===== ENTRIES SHOWN

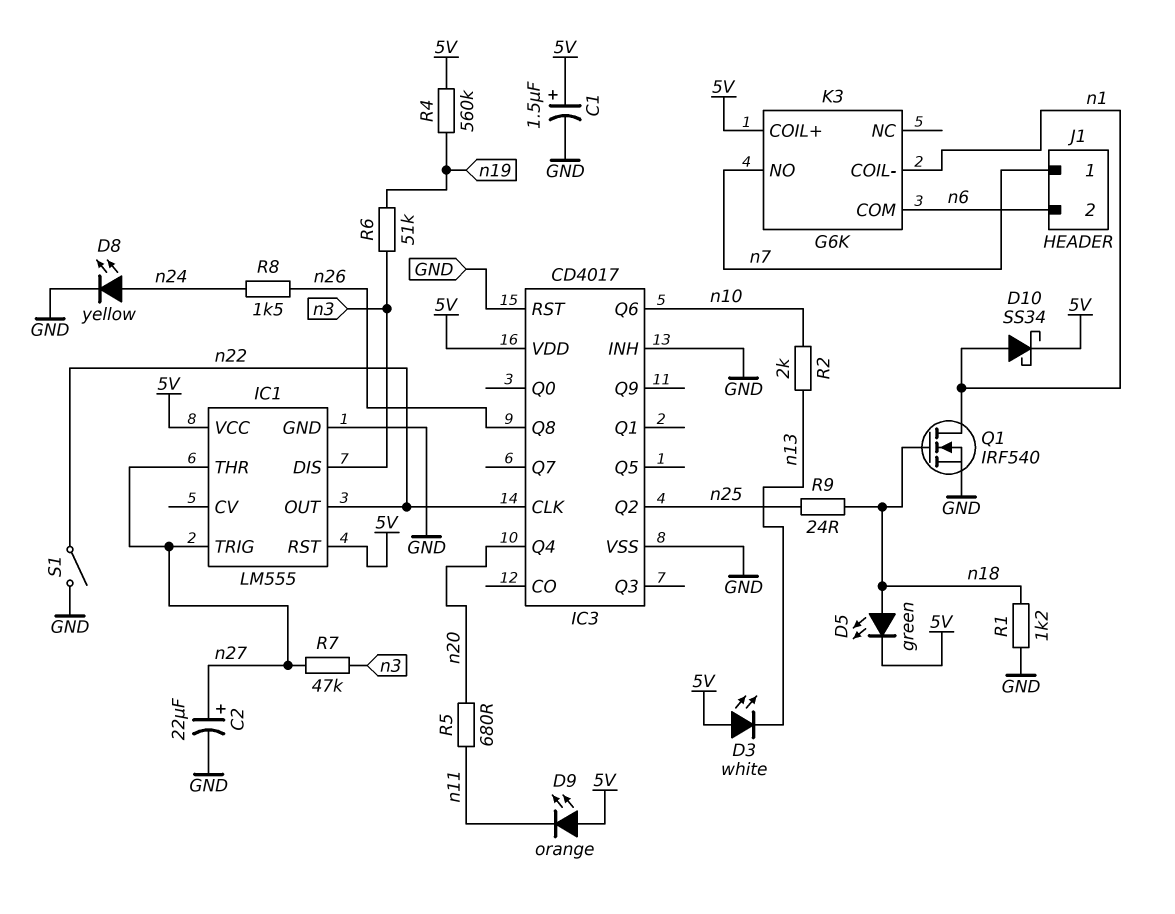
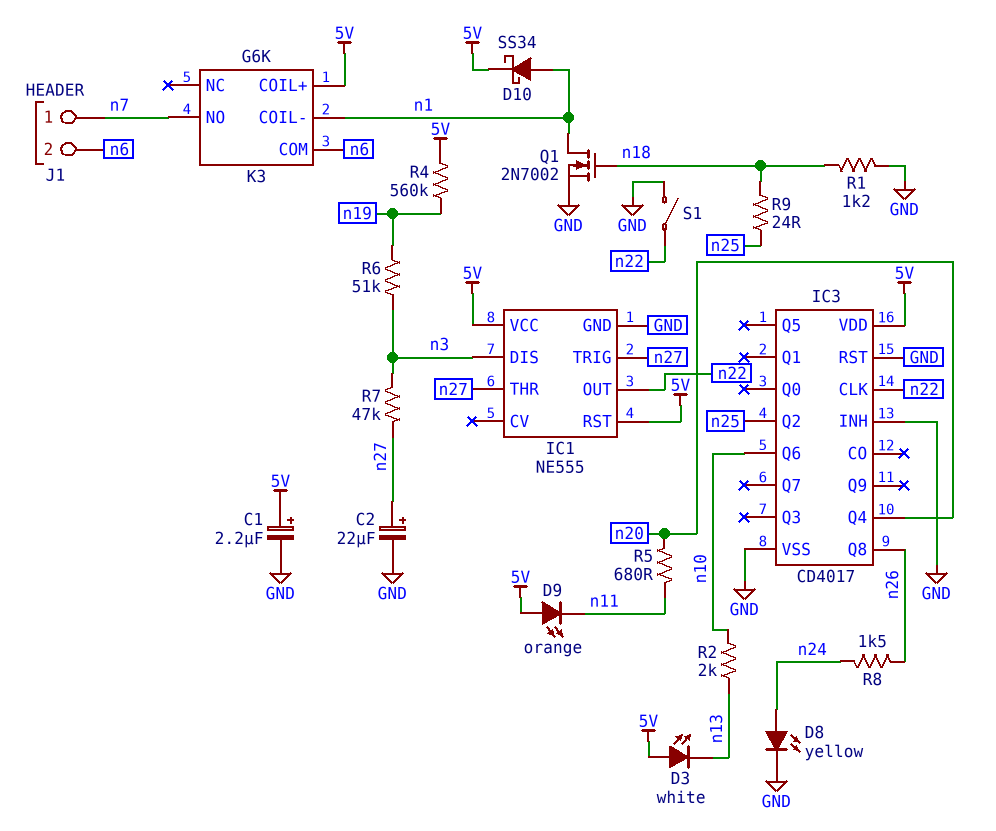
C1: 1.5uF (plus 5V, minus GND) -> 2.2uF (plus 5V, minus GND)
D5: LED green (A n18, K 5V) -> none
IC1: LM555 -> NE555
Q1: NMOS IRF540 (G n18, D n1, S GND) -> NMOS 2N7002 (G n18, D n1, S GND)

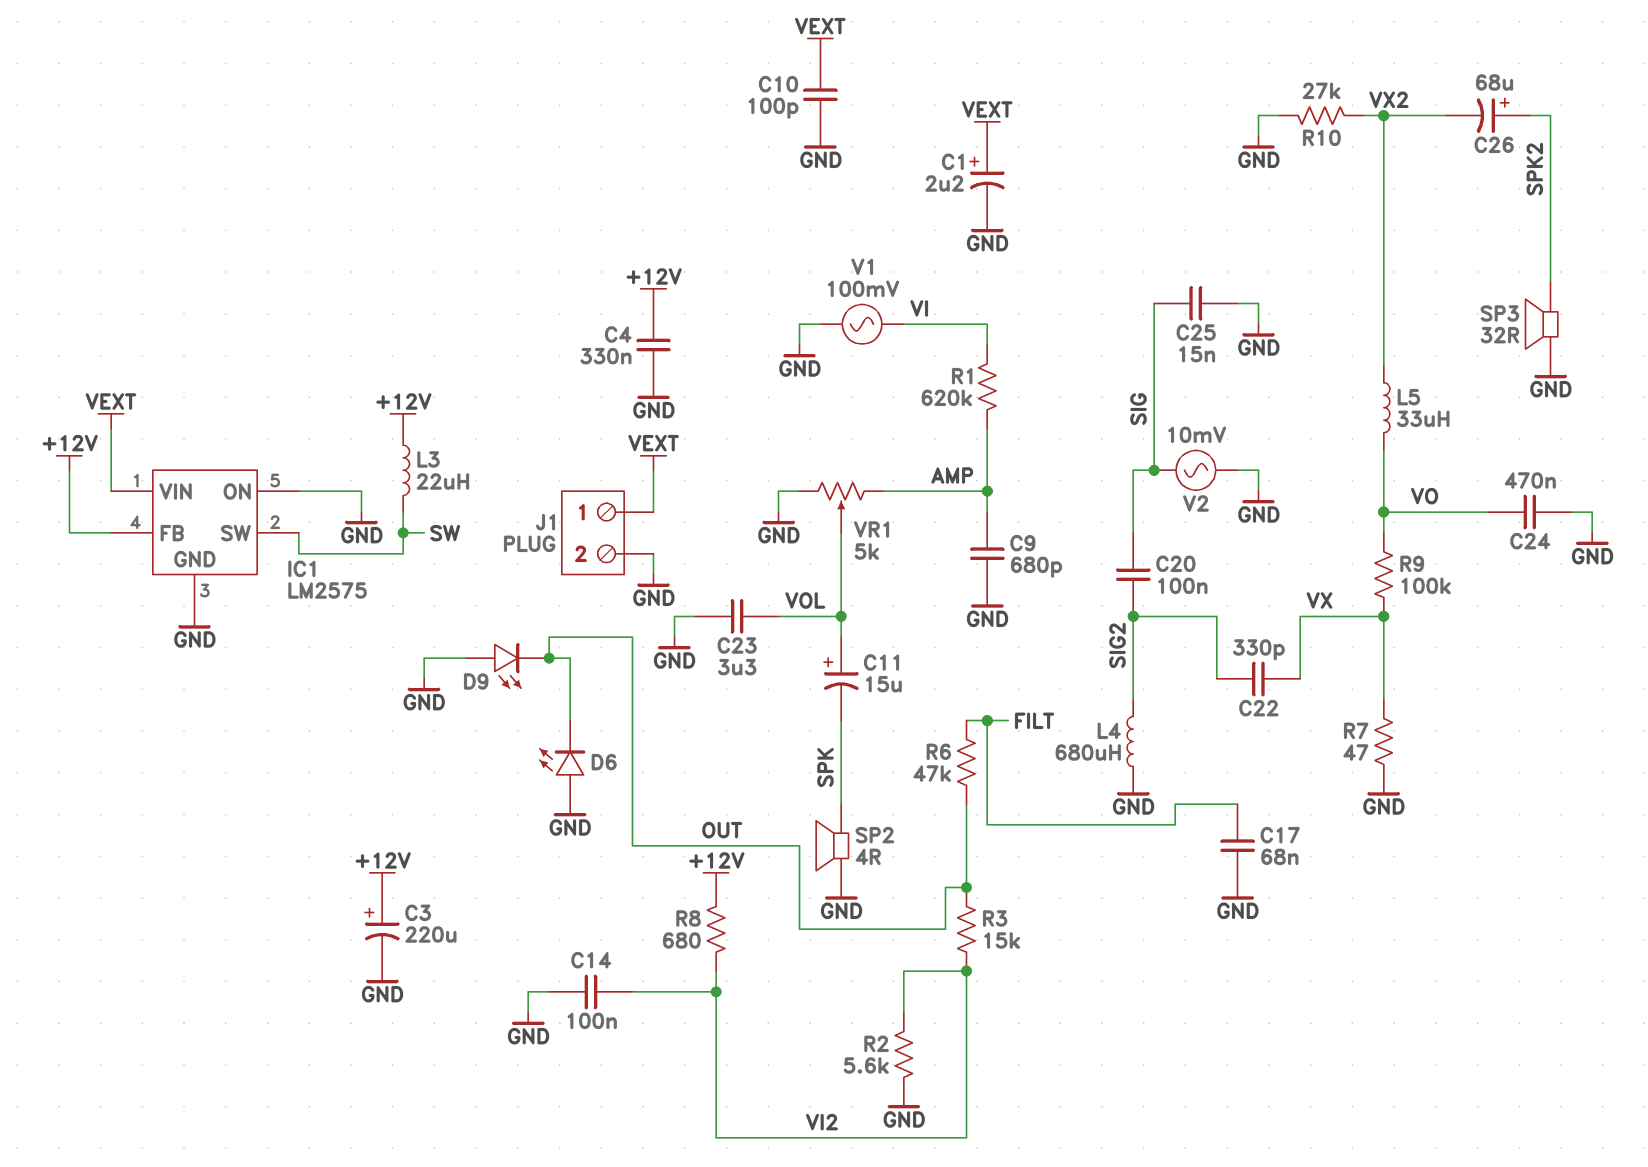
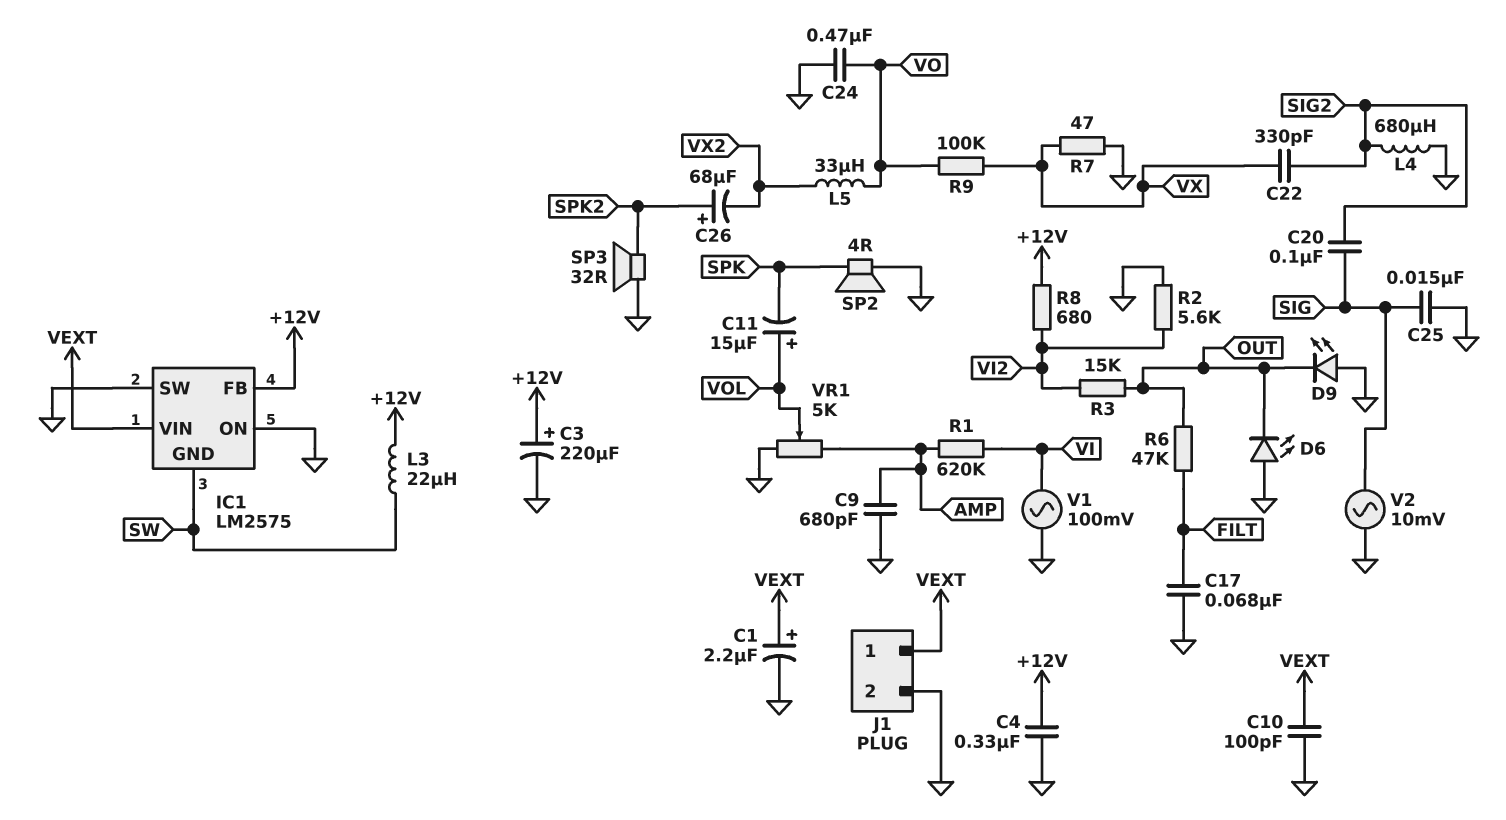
C14: 100nF (GND, VI2) -> none
C23: 3.3uF (GND, VOL) -> none
IC1 pin GND: GND -> SW
IC1 pin SW: SW -> GND
R10: 27k (GND, VX2) -> none

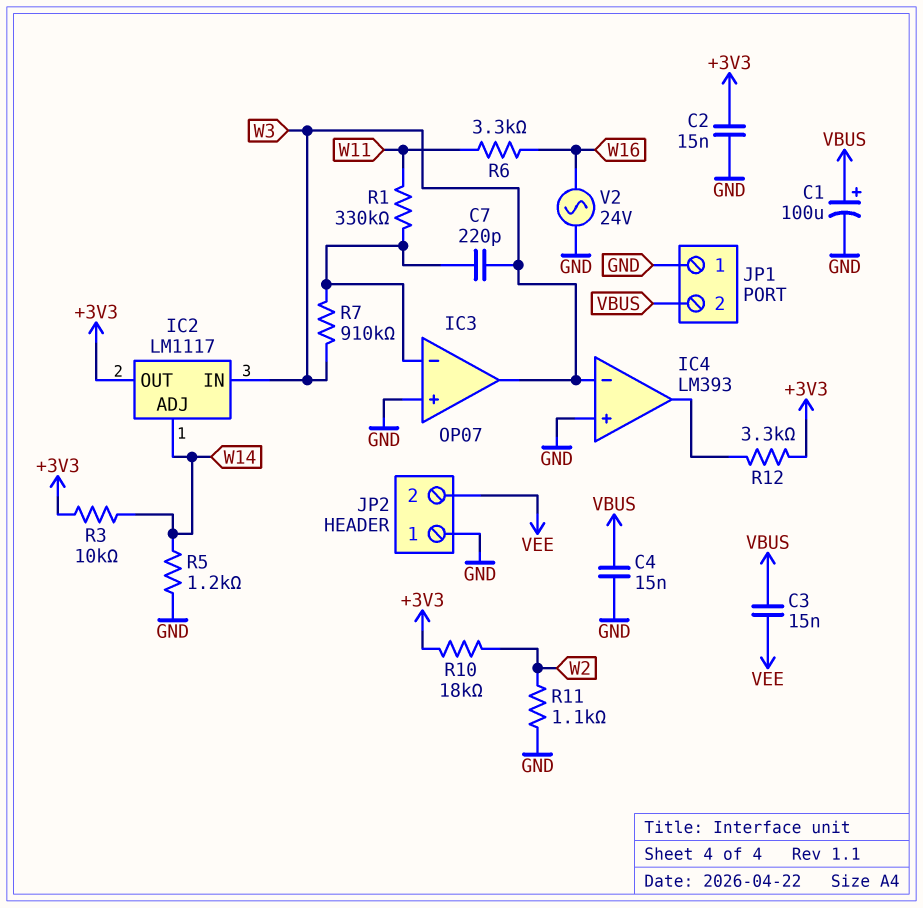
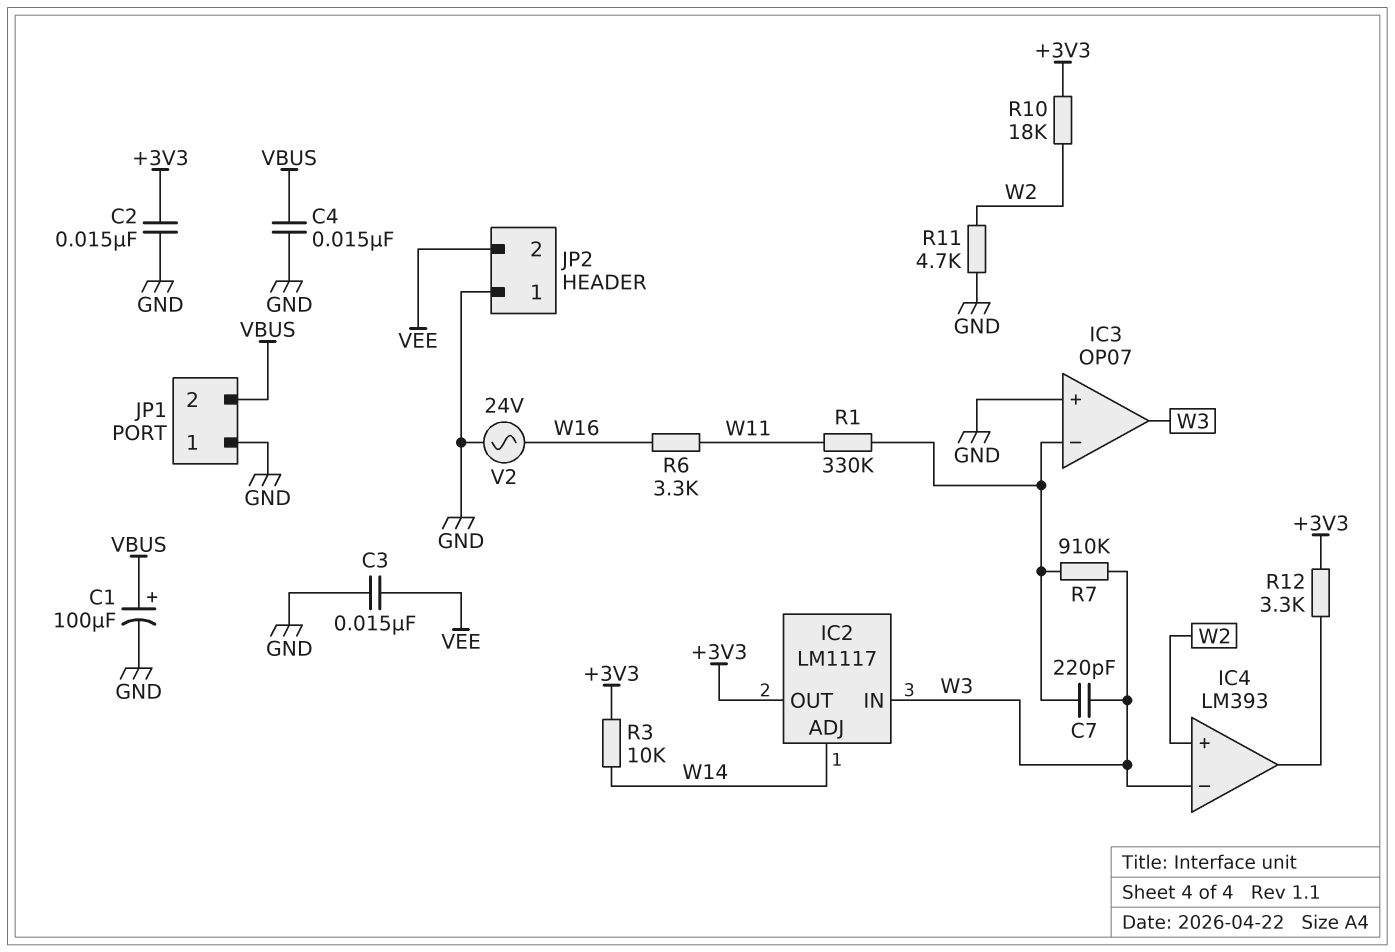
C3: 15nF (VBUS, VEE) -> 15nF (GND, VEE)
IC4 pin in+: GND -> W2
R5: 1.2k (GND, W14) -> none
R11: 1.1k (GND, W2) -> 4.7k (GND, W2)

==========

DIRECTIONS FOR THIS TASK:
Exclude every picture and restate the listing word for word.

WRITTEN RESPONSE:
C1: 1.5uF (plus 5V, minus GND) -> 2.2uF (plus 5V, minus GND)
D5: LED green (A n18, K 5V) -> none
IC1: LM555 -> NE555
Q1: NMOS IRF540 (G n18, D n1, S GND) -> NMOS 2N7002 (G n18, D n1, S GND)

C14: 100nF (GND, VI2) -> none
C23: 3.3uF (GND, VOL) -> none
IC1 pin GND: GND -> SW
IC1 pin SW: SW -> GND
R10: 27k (GND, VX2) -> none

C3: 15nF (VBUS, VEE) -> 15nF (GND, VEE)
IC4 pin in+: GND -> W2
R5: 1.2k (GND, W14) -> none
R11: 1.1k (GND, W2) -> 4.7k (GND, W2)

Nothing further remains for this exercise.